Exercise
Whether an entry is long or short, retype it exactly.

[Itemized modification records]
============
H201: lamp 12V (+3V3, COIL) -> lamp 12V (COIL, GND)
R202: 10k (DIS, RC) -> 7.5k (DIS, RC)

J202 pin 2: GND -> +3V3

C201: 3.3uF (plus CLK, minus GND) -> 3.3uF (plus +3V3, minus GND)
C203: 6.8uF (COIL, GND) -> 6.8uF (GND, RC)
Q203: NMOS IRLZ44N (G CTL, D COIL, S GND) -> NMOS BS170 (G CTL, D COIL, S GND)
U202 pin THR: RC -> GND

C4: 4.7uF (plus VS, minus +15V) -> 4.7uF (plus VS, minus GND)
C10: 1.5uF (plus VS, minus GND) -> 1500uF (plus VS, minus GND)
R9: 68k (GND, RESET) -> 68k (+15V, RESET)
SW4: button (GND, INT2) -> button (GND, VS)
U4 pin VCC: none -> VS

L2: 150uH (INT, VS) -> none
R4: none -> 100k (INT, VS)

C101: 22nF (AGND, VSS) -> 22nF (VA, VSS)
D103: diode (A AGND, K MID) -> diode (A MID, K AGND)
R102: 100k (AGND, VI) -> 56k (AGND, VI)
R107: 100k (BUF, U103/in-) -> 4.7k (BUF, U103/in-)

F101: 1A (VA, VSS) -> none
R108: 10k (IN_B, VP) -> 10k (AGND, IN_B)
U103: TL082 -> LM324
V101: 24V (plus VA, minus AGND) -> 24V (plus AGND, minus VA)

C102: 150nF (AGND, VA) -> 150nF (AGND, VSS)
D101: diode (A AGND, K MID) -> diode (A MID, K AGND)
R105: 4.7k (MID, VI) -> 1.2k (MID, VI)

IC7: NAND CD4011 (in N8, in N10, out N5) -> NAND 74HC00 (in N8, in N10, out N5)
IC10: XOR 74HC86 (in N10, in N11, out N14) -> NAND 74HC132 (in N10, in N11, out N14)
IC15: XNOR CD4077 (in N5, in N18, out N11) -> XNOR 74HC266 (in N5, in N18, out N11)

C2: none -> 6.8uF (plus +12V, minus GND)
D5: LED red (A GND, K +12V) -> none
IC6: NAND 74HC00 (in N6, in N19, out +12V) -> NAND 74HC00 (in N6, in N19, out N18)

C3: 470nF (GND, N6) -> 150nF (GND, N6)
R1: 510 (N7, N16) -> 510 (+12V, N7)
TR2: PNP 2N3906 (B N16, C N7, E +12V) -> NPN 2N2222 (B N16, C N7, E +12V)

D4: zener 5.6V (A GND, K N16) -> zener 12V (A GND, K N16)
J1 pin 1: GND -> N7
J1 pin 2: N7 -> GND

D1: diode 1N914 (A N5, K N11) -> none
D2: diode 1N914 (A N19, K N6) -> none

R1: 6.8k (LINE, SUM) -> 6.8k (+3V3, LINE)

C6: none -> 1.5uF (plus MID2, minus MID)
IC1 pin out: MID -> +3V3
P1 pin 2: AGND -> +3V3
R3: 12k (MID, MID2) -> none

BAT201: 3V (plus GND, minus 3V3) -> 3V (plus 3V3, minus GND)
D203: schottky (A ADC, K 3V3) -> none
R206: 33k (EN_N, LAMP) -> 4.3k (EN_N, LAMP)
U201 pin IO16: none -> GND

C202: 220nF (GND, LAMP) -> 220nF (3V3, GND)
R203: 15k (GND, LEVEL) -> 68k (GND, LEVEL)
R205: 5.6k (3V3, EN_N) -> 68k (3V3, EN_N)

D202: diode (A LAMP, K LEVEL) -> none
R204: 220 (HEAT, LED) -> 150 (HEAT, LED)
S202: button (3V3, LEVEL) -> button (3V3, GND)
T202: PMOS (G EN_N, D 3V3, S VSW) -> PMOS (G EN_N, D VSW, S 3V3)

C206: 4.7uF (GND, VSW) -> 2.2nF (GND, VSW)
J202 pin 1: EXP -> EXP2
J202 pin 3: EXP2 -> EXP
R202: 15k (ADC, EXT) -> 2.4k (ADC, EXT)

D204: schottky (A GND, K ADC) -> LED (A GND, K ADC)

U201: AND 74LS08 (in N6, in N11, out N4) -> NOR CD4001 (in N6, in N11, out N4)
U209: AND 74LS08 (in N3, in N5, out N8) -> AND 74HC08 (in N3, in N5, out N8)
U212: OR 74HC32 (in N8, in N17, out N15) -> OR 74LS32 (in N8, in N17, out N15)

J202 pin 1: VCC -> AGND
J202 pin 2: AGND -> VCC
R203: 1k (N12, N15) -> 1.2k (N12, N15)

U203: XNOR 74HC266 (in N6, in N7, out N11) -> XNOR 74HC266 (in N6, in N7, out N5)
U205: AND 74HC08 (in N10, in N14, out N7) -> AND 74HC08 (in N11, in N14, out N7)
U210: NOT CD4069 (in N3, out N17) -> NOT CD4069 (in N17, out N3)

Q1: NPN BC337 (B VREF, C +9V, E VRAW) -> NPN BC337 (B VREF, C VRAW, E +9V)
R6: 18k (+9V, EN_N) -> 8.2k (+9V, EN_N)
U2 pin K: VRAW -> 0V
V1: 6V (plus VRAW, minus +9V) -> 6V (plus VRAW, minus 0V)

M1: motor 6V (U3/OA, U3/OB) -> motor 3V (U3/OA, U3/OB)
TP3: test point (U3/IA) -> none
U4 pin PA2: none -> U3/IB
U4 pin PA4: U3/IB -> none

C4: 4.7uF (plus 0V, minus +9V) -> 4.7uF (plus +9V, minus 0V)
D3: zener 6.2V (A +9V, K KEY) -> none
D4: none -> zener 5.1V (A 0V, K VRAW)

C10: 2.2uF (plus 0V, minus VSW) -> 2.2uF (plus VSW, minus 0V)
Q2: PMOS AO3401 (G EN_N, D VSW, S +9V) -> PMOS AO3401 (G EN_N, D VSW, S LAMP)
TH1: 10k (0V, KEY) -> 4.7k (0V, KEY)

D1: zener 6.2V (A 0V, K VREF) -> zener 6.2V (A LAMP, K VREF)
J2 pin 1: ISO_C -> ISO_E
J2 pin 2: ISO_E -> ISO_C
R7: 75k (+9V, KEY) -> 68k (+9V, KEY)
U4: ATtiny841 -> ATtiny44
============
Task answer
H201: lamp 12V (+3V3, COIL) -> lamp 12V (COIL, GND)
R202: 10k (DIS, RC) -> 7.5k (DIS, RC)

J202 pin 2: GND -> +3V3

C201: 3.3uF (plus CLK, minus GND) -> 3.3uF (plus +3V3, minus GND)
C203: 6.8uF (COIL, GND) -> 6.8uF (GND, RC)
Q203: NMOS IRLZ44N (G CTL, D COIL, S GND) -> NMOS BS170 (G CTL, D COIL, S GND)
U202 pin THR: RC -> GND

C4: 4.7uF (plus VS, minus +15V) -> 4.7uF (plus VS, minus GND)
C10: 1.5uF (plus VS, minus GND) -> 1500uF (plus VS, minus GND)
R9: 68k (GND, RESET) -> 68k (+15V, RESET)
SW4: button (GND, INT2) -> button (GND, VS)
U4 pin VCC: none -> VS

L2: 150uH (INT, VS) -> none
R4: none -> 100k (INT, VS)

C101: 22nF (AGND, VSS) -> 22nF (VA, VSS)
D103: diode (A AGND, K MID) -> diode (A MID, K AGND)
R102: 100k (AGND, VI) -> 56k (AGND, VI)
R107: 100k (BUF, U103/in-) -> 4.7k (BUF, U103/in-)

F101: 1A (VA, VSS) -> none
R108: 10k (IN_B, VP) -> 10k (AGND, IN_B)
U103: TL082 -> LM324
V101: 24V (plus VA, minus AGND) -> 24V (plus AGND, minus VA)

C102: 150nF (AGND, VA) -> 150nF (AGND, VSS)
D101: diode (A AGND, K MID) -> diode (A MID, K AGND)
R105: 4.7k (MID, VI) -> 1.2k (MID, VI)

IC7: NAND CD4011 (in N8, in N10, out N5) -> NAND 74HC00 (in N8, in N10, out N5)
IC10: XOR 74HC86 (in N10, in N11, out N14) -> NAND 74HC132 (in N10, in N11, out N14)
IC15: XNOR CD4077 (in N5, in N18, out N11) -> XNOR 74HC266 (in N5, in N18, out N11)

C2: none -> 6.8uF (plus +12V, minus GND)
D5: LED red (A GND, K +12V) -> none
IC6: NAND 74HC00 (in N6, in N19, out +12V) -> NAND 74HC00 (in N6, in N19, out N18)

C3: 470nF (GND, N6) -> 150nF (GND, N6)
R1: 510 (N7, N16) -> 510 (+12V, N7)
TR2: PNP 2N3906 (B N16, C N7, E +12V) -> NPN 2N2222 (B N16, C N7, E +12V)

D4: zener 5.6V (A GND, K N16) -> zener 12V (A GND, K N16)
J1 pin 1: GND -> N7
J1 pin 2: N7 -> GND

D1: diode 1N914 (A N5, K N11) -> none
D2: diode 1N914 (A N19, K N6) -> none

R1: 6.8k (LINE, SUM) -> 6.8k (+3V3, LINE)

C6: none -> 1.5uF (plus MID2, minus MID)
IC1 pin out: MID -> +3V3
P1 pin 2: AGND -> +3V3
R3: 12k (MID, MID2) -> none

BAT201: 3V (plus GND, minus 3V3) -> 3V (plus 3V3, minus GND)
D203: schottky (A ADC, K 3V3) -> none
R206: 33k (EN_N, LAMP) -> 4.3k (EN_N, LAMP)
U201 pin IO16: none -> GND

C202: 220nF (GND, LAMP) -> 220nF (3V3, GND)
R203: 15k (GND, LEVEL) -> 68k (GND, LEVEL)
R205: 5.6k (3V3, EN_N) -> 68k (3V3, EN_N)

D202: diode (A LAMP, K LEVEL) -> none
R204: 220 (HEAT, LED) -> 150 (HEAT, LED)
S202: button (3V3, LEVEL) -> button (3V3, GND)
T202: PMOS (G EN_N, D 3V3, S VSW) -> PMOS (G EN_N, D VSW, S 3V3)

C206: 4.7uF (GND, VSW) -> 2.2nF (GND, VSW)
J202 pin 1: EXP -> EXP2
J202 pin 3: EXP2 -> EXP
R202: 15k (ADC, EXT) -> 2.4k (ADC, EXT)

D204: schottky (A GND, K ADC) -> LED (A GND, K ADC)

U201: AND 74LS08 (in N6, in N11, out N4) -> NOR CD4001 (in N6, in N11, out N4)
U209: AND 74LS08 (in N3, in N5, out N8) -> AND 74HC08 (in N3, in N5, out N8)
U212: OR 74HC32 (in N8, in N17, out N15) -> OR 74LS32 (in N8, in N17, out N15)

J202 pin 1: VCC -> AGND
J202 pin 2: AGND -> VCC
R203: 1k (N12, N15) -> 1.2k (N12, N15)

U203: XNOR 74HC266 (in N6, in N7, out N11) -> XNOR 74HC266 (in N6, in N7, out N5)
U205: AND 74HC08 (in N10, in N14, out N7) -> AND 74HC08 (in N11, in N14, out N7)
U210: NOT CD4069 (in N3, out N17) -> NOT CD4069 (in N17, out N3)

Q1: NPN BC337 (B VREF, C +9V, E VRAW) -> NPN BC337 (B VREF, C VRAW, E +9V)
R6: 18k (+9V, EN_N) -> 8.2k (+9V, EN_N)
U2 pin K: VRAW -> 0V
V1: 6V (plus VRAW, minus +9V) -> 6V (plus VRAW, minus 0V)

M1: motor 6V (U3/OA, U3/OB) -> motor 3V (U3/OA, U3/OB)
TP3: test point (U3/IA) -> none
U4 pin PA2: none -> U3/IB
U4 pin PA4: U3/IB -> none

C4: 4.7uF (plus 0V, minus +9V) -> 4.7uF (plus +9V, minus 0V)
D3: zener 6.2V (A +9V, K KEY) -> none
D4: none -> zener 5.1V (A 0V, K VRAW)

C10: 2.2uF (plus 0V, minus VSW) -> 2.2uF (plus VSW, minus 0V)
Q2: PMOS AO3401 (G EN_N, D VSW, S +9V) -> PMOS AO3401 (G EN_N, D VSW, S LAMP)
TH1: 10k (0V, KEY) -> 4.7k (0V, KEY)

D1: zener 6.2V (A 0V, K VREF) -> zener 6.2V (A LAMP, K VREF)
J2 pin 1: ISO_C -> ISO_E
J2 pin 2: ISO_E -> ISO_C
R7: 75k (+9V, KEY) -> 68k (+9V, KEY)
U4: ATtiny841 -> ATtiny44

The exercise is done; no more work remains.